- [Exercise aim]:
Once a line is found to contain "diode", copy it out of the listing.

- [Exercise input]:
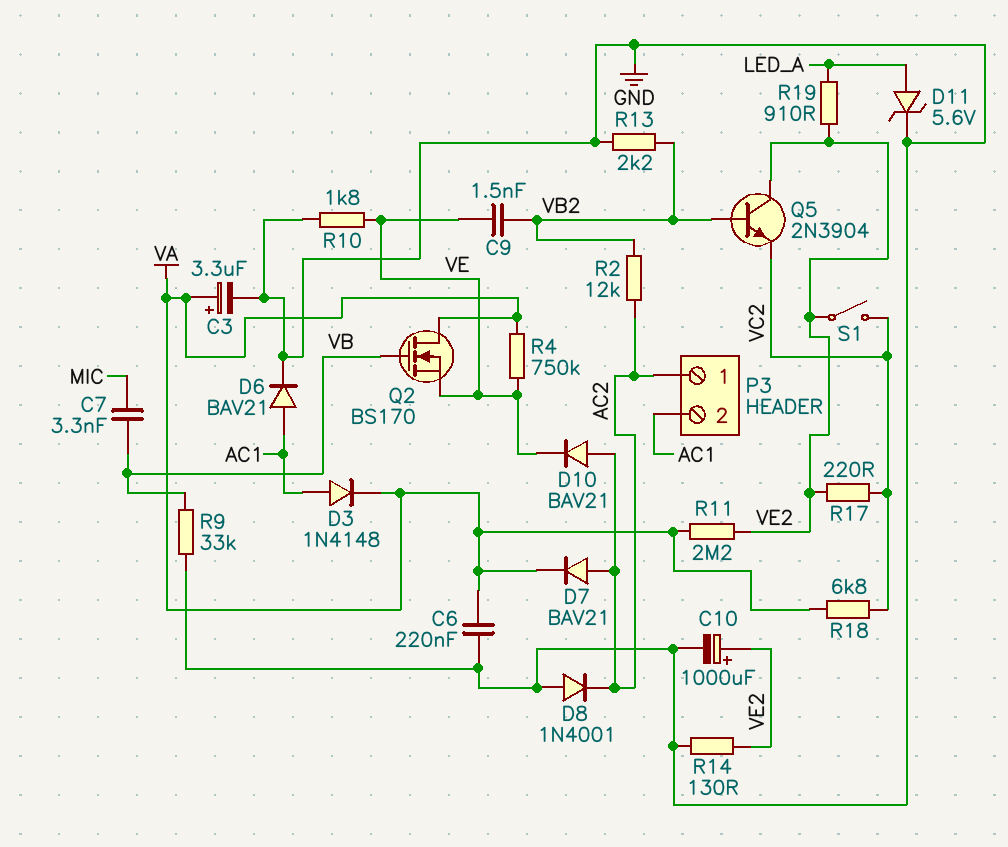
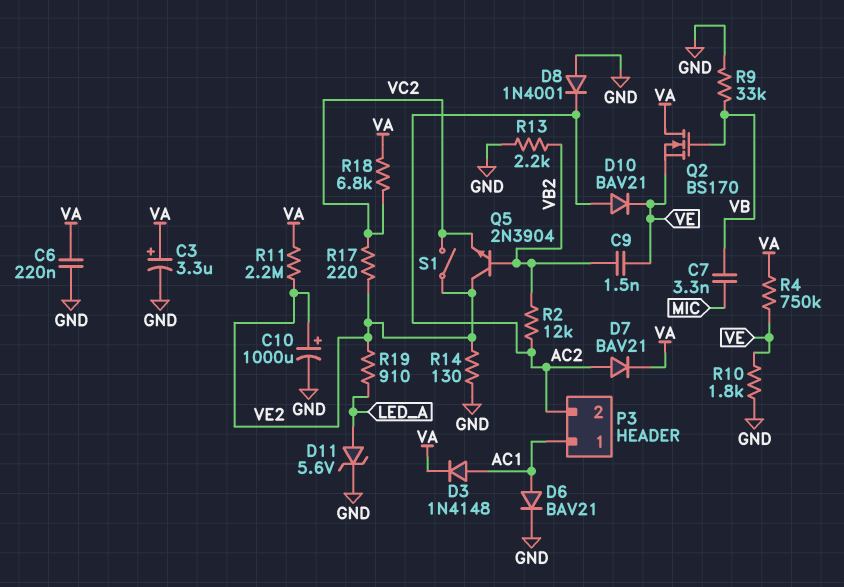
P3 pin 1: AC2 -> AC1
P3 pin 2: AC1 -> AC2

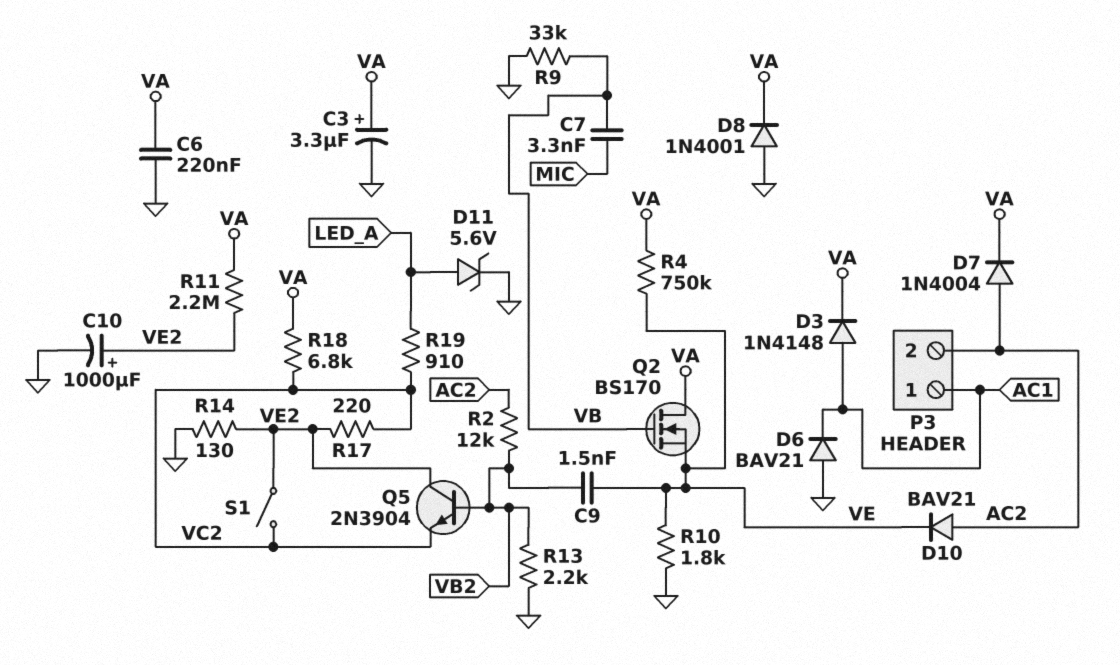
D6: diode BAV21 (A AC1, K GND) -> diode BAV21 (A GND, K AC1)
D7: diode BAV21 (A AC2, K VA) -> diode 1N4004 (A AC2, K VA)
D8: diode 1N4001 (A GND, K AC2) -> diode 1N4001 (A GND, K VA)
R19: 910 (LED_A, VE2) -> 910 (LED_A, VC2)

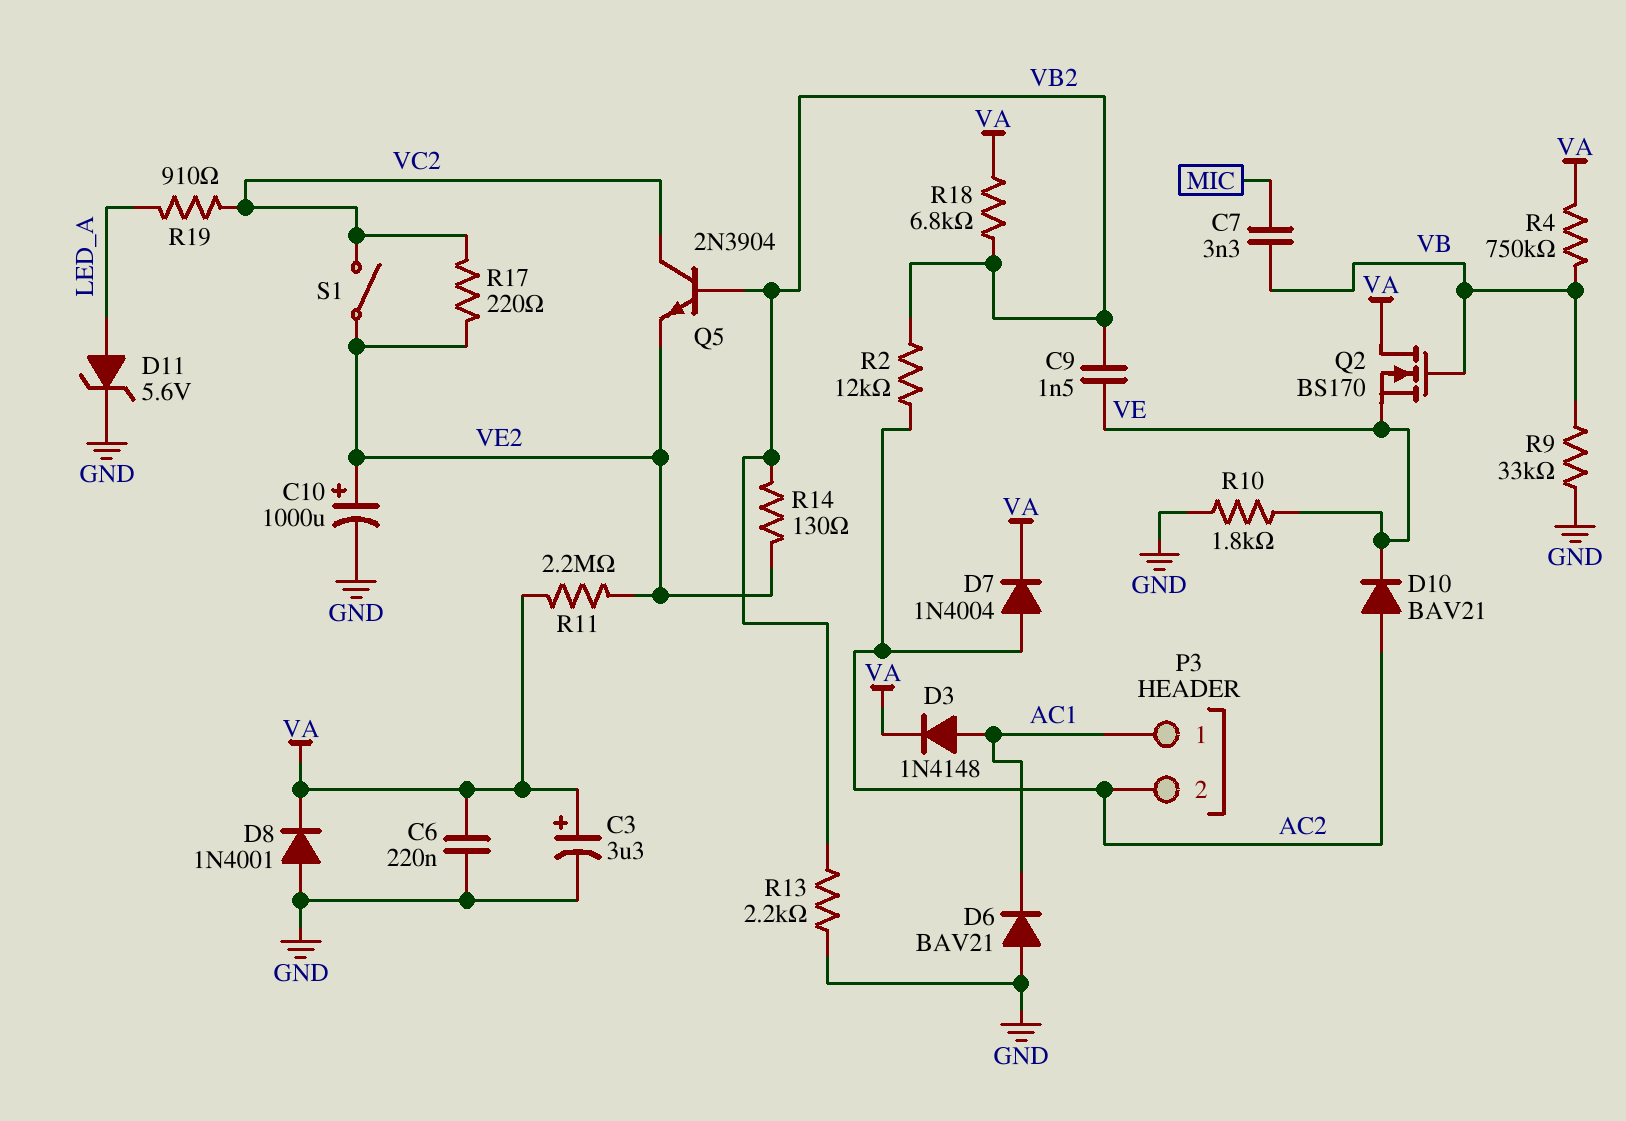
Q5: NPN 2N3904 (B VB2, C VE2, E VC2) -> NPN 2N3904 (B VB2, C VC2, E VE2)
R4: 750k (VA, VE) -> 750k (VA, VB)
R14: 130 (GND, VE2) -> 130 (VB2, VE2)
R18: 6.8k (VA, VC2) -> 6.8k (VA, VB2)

- [Answer for the task]:
D6: diode BAV21 (A AC1, K GND) -> diode BAV21 (A GND, K AC1)
D7: diode BAV21 (A AC2, K VA) -> diode 1N4004 (A AC2, K VA)
D8: diode 1N4001 (A GND, K AC2) -> diode 1N4001 (A GND, K VA)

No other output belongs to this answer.